-------- DATASET ENTRIES --------

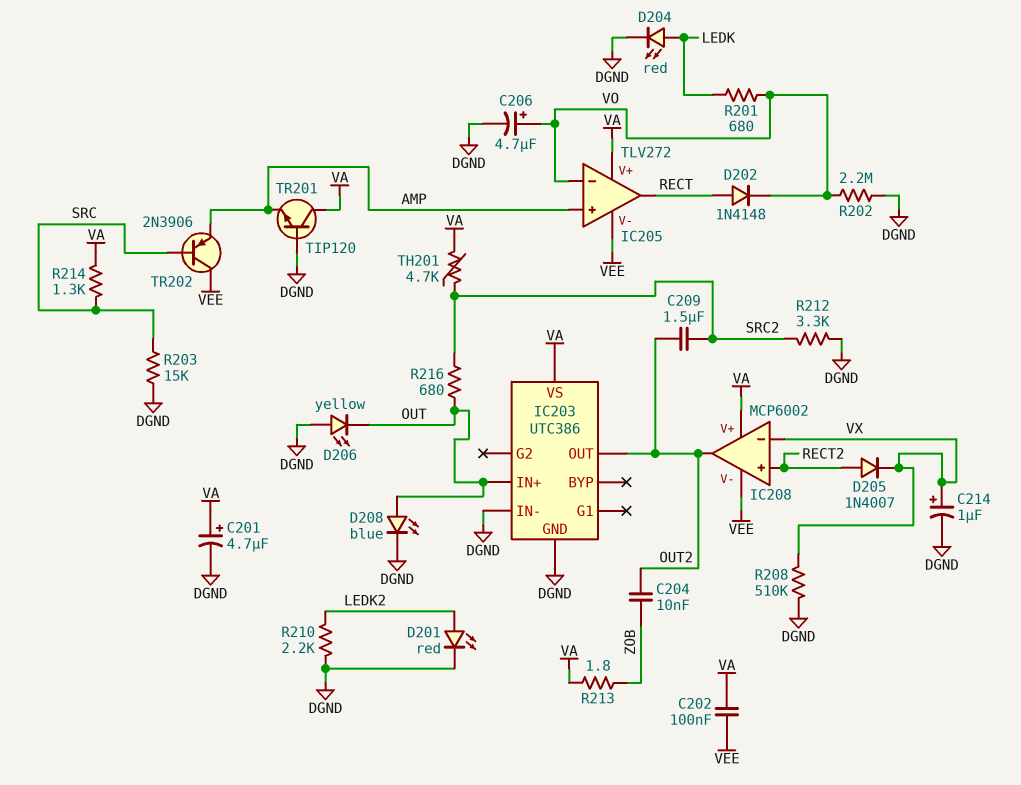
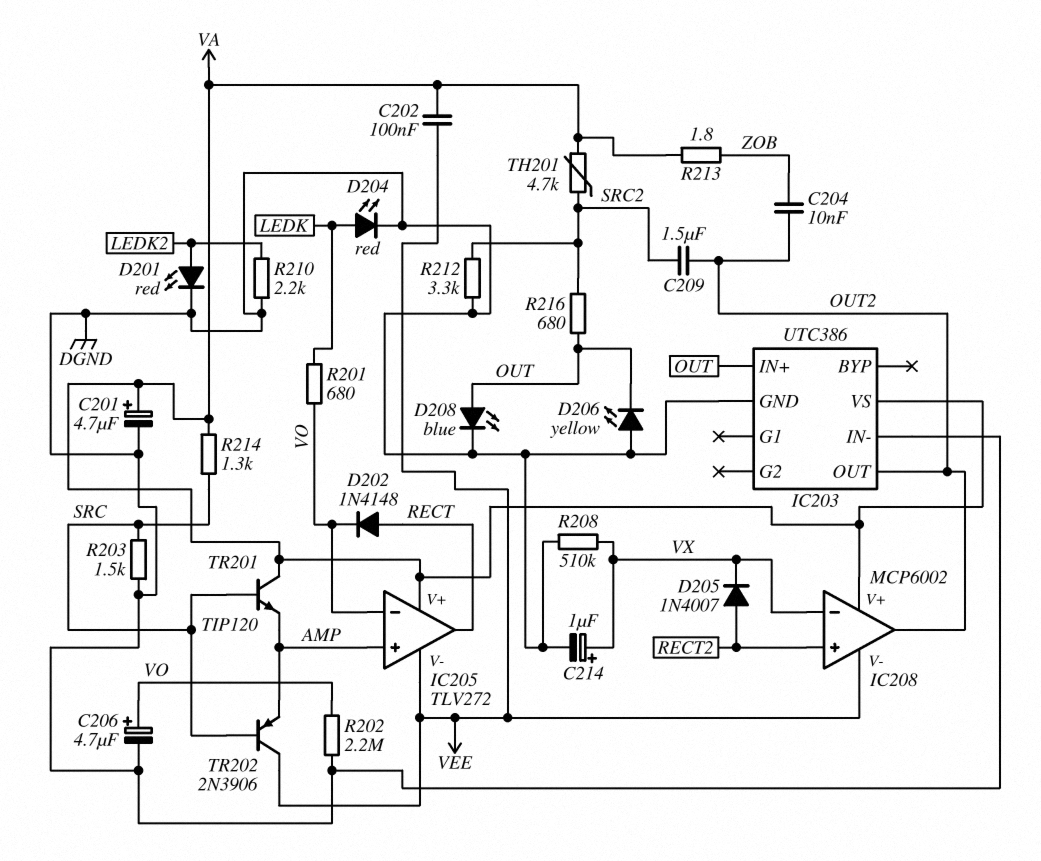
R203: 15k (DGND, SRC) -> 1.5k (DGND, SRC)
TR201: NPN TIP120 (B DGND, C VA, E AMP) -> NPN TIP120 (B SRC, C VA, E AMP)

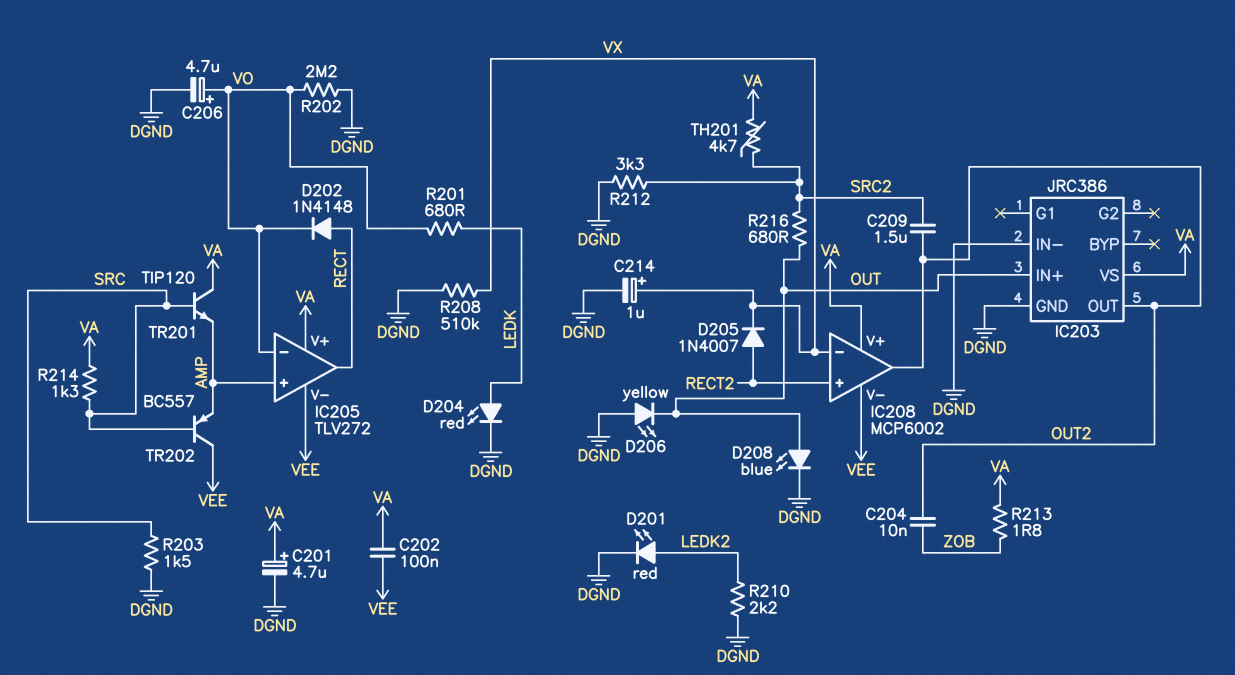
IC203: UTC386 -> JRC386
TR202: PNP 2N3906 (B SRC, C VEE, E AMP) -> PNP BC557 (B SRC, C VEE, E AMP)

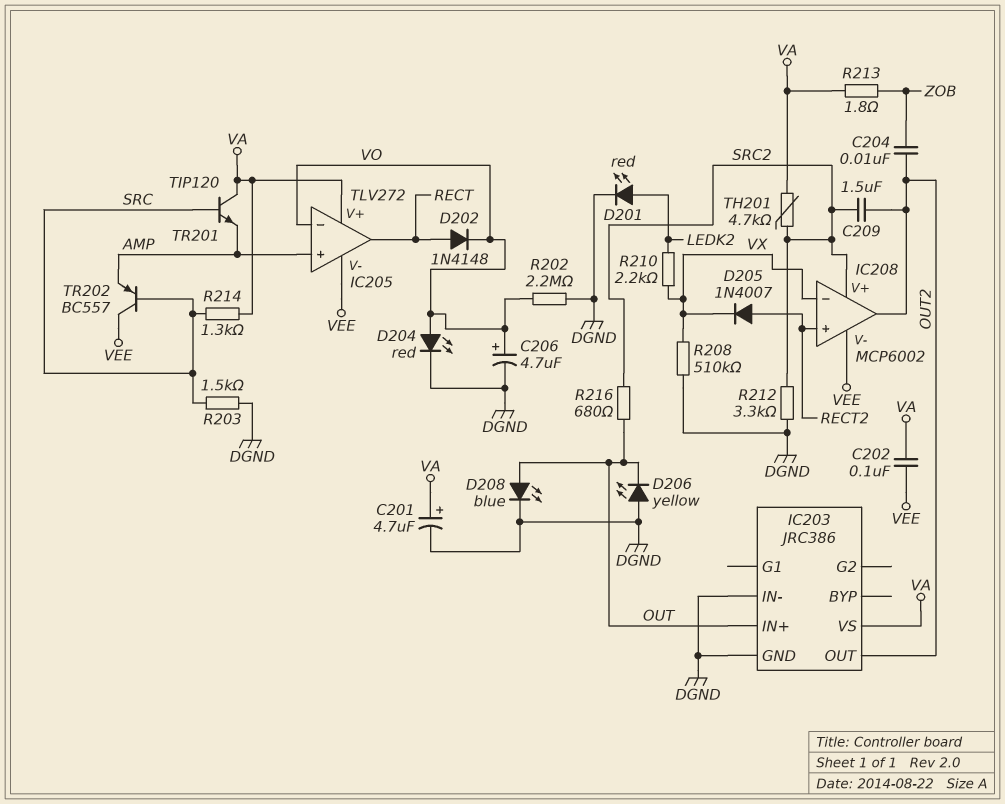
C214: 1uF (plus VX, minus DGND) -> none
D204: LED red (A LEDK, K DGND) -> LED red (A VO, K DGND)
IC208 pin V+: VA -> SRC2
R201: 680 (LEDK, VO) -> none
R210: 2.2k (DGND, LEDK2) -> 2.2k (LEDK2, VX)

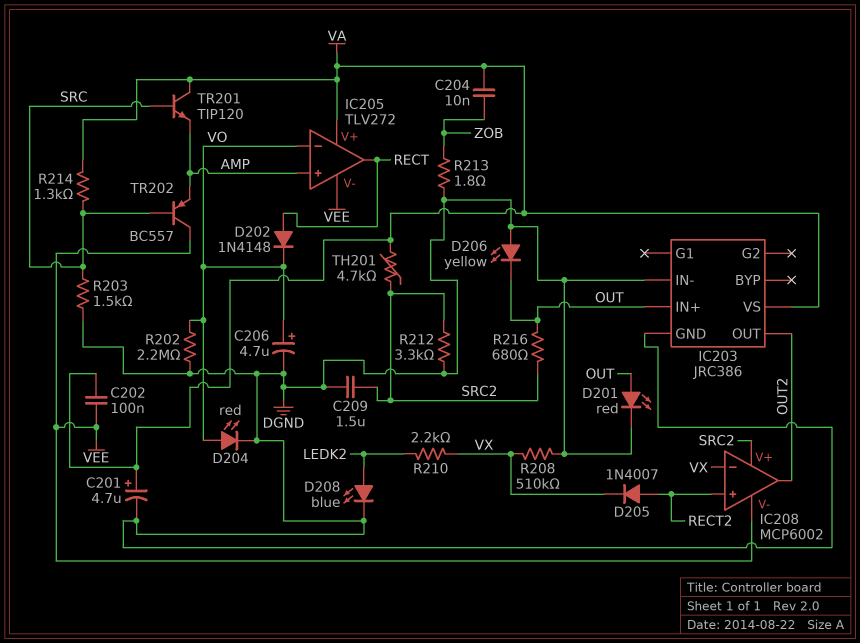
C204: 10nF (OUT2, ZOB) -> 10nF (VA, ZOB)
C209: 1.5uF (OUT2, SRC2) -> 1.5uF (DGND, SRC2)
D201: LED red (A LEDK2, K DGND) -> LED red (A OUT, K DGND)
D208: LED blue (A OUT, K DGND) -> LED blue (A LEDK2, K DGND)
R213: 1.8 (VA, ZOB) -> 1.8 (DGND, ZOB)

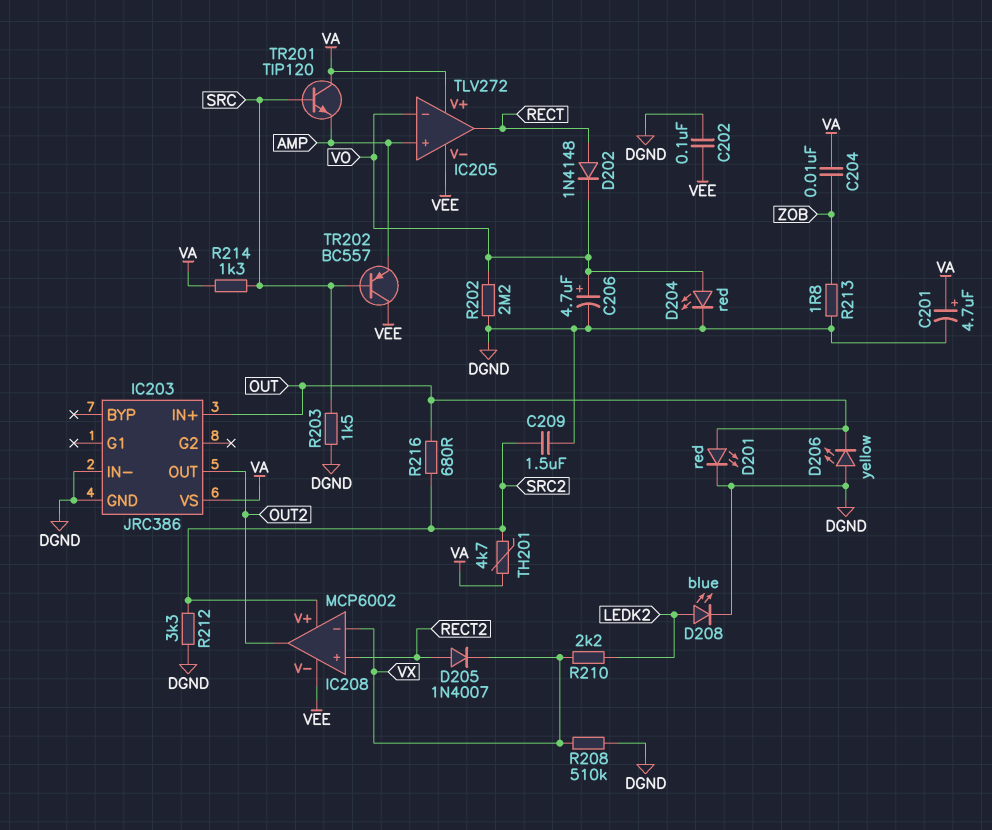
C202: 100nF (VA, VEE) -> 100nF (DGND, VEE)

--------
-------- DATASET ENTRIES --------

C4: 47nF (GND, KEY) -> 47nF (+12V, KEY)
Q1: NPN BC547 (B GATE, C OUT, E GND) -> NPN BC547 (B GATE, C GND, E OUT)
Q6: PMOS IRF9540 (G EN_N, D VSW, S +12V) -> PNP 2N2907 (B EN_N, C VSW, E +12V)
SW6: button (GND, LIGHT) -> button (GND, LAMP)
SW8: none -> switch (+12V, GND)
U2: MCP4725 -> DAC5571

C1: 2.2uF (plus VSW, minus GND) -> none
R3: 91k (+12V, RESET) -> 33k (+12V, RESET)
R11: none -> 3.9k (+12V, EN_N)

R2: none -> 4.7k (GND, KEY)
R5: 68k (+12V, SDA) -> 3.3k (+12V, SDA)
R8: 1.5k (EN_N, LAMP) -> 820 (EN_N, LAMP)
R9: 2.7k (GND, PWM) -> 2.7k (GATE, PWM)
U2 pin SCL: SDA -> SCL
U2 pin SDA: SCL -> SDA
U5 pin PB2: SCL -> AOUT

--------
-------- DATASET ENTRIES --------

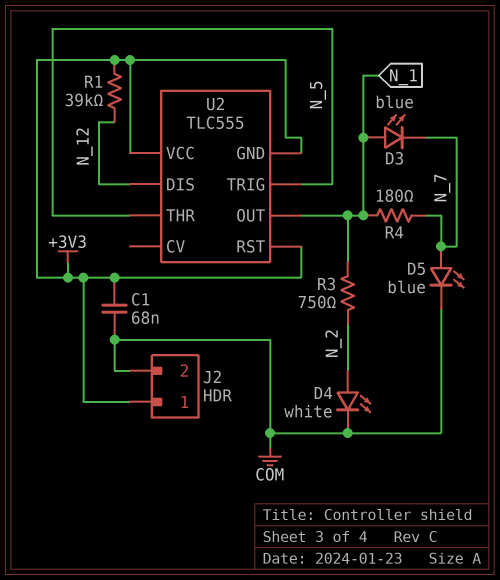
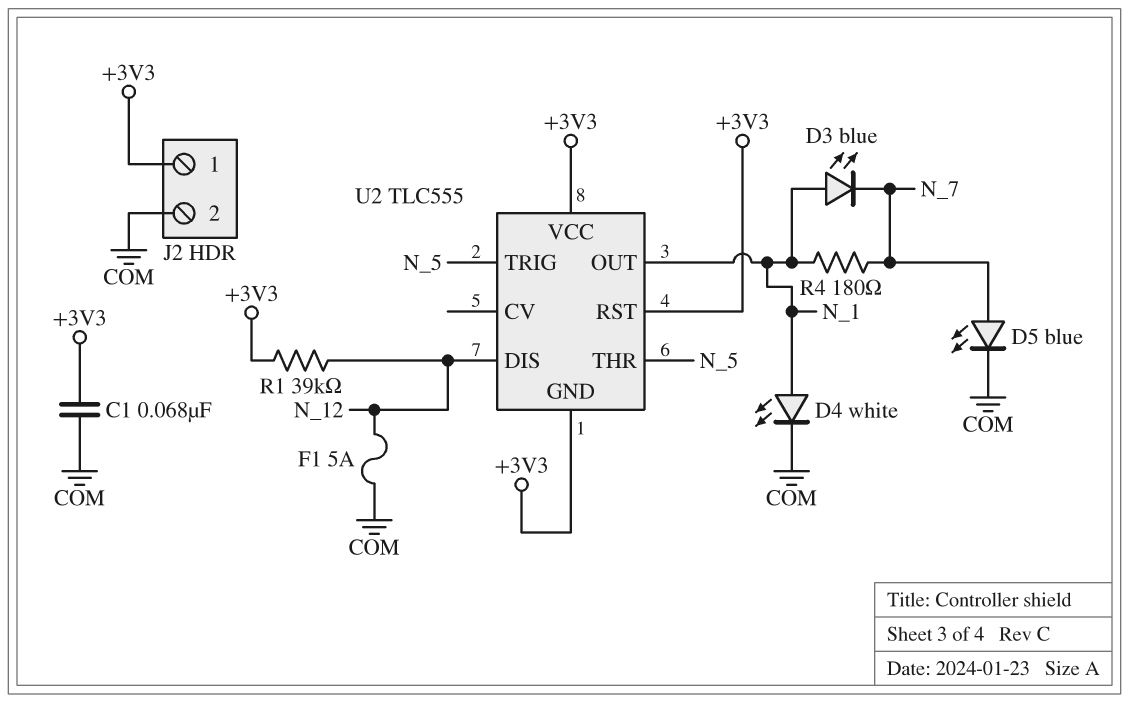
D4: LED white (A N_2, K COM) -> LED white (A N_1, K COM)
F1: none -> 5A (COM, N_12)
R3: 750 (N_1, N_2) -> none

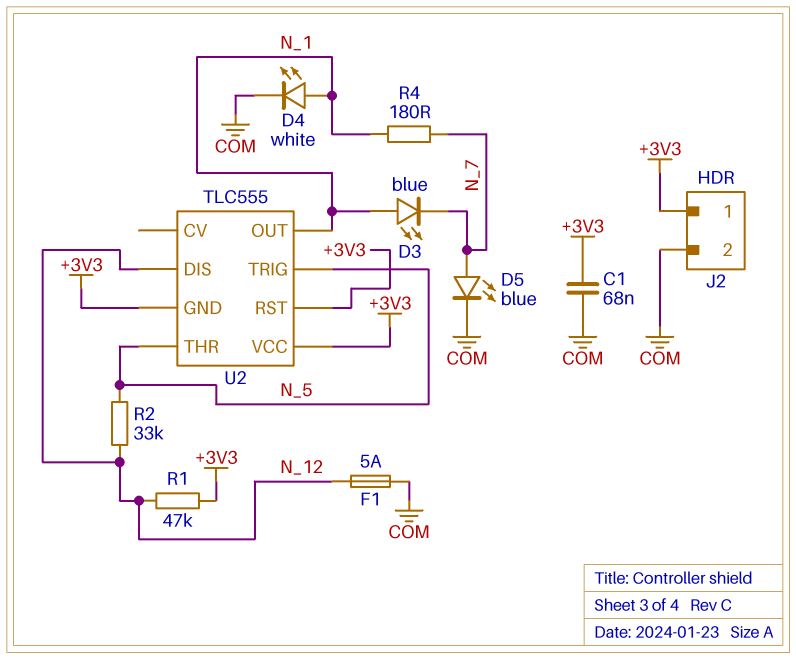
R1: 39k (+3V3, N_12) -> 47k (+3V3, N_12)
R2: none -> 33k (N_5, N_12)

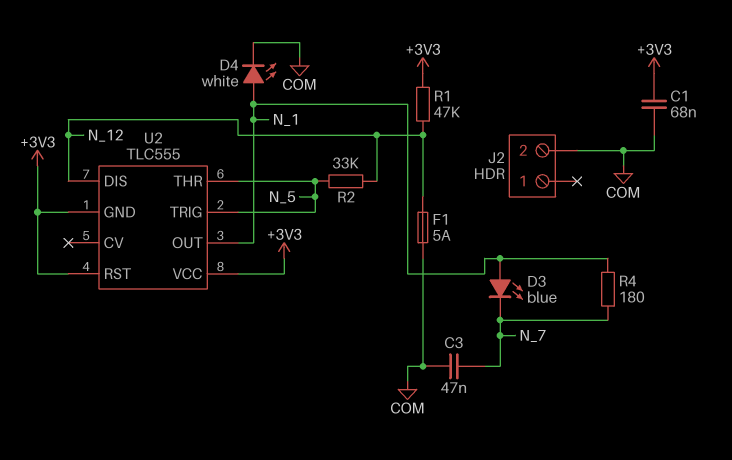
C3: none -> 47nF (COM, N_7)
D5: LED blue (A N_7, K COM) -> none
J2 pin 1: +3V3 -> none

--------

** WHAT NEEDS TO BE DONE **
Starting with the line above that holds "R203: 15k (DGND, SRC) -> 1.5k (DGND, SRC)", restate each line word for word up to and including the line that holds "C202: 100nF (VA, VEE) -> 100nF (DGND, VEE)". Drop the pictures.

** RESULT OF THIS EXERCISE **
R203: 15k (DGND, SRC) -> 1.5k (DGND, SRC)
TR201: NPN TIP120 (B DGND, C VA, E AMP) -> NPN TIP120 (B SRC, C VA, E AMP)

IC203: UTC386 -> JRC386
TR202: PNP 2N3906 (B SRC, C VEE, E AMP) -> PNP BC557 (B SRC, C VEE, E AMP)

C214: 1uF (plus VX, minus DGND) -> none
D204: LED red (A LEDK, K DGND) -> LED red (A VO, K DGND)
IC208 pin V+: VA -> SRC2
R201: 680 (LEDK, VO) -> none
R210: 2.2k (DGND, LEDK2) -> 2.2k (LEDK2, VX)

C204: 10nF (OUT2, ZOB) -> 10nF (VA, ZOB)
C209: 1.5uF (OUT2, SRC2) -> 1.5uF (DGND, SRC2)
D201: LED red (A LEDK2, K DGND) -> LED red (A OUT, K DGND)
D208: LED blue (A OUT, K DGND) -> LED blue (A LEDK2, K DGND)
R213: 1.8 (VA, ZOB) -> 1.8 (DGND, ZOB)

C202: 100nF (VA, VEE) -> 100nF (DGND, VEE)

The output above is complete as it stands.